[PROBLEM TO WORK ON]: Please return the lines below verbatim, beginning at the one that has "(454, 151) = (189, 301): blue" and stopping after the one that has "(729, 276) = (758, 356): purple", and add no other lines.
EXERCISE DATA section start
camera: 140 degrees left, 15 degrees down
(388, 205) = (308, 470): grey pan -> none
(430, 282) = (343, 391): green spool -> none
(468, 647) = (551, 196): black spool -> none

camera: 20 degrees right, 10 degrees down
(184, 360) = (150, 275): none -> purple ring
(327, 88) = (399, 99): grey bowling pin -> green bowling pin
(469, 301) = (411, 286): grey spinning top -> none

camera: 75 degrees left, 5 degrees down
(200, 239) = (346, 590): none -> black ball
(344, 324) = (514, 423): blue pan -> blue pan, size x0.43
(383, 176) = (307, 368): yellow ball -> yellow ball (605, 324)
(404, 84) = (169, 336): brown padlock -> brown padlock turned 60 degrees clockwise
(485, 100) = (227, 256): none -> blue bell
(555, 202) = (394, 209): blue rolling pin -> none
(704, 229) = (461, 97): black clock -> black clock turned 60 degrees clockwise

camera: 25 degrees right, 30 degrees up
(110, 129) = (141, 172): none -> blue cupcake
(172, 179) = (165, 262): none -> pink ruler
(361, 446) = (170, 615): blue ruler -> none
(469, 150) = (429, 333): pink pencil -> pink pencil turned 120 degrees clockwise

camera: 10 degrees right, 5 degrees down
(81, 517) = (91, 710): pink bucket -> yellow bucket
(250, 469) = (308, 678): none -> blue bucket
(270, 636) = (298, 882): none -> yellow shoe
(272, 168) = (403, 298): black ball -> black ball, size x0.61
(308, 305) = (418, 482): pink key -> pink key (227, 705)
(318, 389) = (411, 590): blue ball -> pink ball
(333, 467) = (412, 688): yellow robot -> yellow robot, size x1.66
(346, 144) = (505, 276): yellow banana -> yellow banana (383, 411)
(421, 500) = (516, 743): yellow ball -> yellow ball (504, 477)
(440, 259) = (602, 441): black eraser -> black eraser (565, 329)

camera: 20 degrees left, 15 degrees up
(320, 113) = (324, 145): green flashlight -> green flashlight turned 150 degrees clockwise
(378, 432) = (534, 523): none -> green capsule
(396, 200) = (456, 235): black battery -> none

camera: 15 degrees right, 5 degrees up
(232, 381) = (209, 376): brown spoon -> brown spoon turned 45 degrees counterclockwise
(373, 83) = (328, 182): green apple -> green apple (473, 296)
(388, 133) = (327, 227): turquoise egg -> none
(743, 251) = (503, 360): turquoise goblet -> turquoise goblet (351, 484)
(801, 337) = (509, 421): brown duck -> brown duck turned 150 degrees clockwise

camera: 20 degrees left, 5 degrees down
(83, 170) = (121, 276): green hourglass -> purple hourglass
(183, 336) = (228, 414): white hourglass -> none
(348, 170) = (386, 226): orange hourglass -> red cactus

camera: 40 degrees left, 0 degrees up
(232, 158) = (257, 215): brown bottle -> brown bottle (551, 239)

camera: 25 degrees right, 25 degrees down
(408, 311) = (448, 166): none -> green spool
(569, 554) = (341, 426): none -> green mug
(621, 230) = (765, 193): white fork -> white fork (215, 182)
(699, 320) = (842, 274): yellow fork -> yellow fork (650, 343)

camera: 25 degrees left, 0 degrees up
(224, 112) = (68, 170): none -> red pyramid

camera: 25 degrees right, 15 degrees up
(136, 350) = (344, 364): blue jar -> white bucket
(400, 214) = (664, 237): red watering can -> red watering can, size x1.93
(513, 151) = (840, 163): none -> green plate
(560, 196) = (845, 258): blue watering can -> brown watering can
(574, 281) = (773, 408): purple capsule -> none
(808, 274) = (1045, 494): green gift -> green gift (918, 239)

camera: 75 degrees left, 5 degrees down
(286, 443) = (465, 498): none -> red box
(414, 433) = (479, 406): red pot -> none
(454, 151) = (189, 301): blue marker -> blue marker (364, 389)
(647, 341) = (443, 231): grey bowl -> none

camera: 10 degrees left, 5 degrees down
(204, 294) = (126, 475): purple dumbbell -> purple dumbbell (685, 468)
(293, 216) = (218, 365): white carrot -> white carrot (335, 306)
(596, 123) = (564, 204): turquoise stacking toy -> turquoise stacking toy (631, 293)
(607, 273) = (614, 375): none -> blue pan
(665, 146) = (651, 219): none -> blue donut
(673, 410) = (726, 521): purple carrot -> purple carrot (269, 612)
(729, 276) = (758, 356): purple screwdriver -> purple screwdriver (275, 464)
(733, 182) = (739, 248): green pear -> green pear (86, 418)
EXERCISE DATA section end
[SOLUTION FOR THIS PROBLEM]:
(454, 151) = (189, 301): blue marker -> blue marker (364, 389)
(647, 341) = (443, 231): grey bowl -> none

camera: 10 degrees left, 5 degrees down
(204, 294) = (126, 475): purple dumbbell -> purple dumbbell (685, 468)
(293, 216) = (218, 365): white carrot -> white carrot (335, 306)
(596, 123) = (564, 204): turquoise stacking toy -> turquoise stacking toy (631, 293)
(607, 273) = (614, 375): none -> blue pan
(665, 146) = (651, 219): none -> blue donut
(673, 410) = (726, 521): purple carrot -> purple carrot (269, 612)
(729, 276) = (758, 356): purple screwdriver -> purple screwdriver (275, 464)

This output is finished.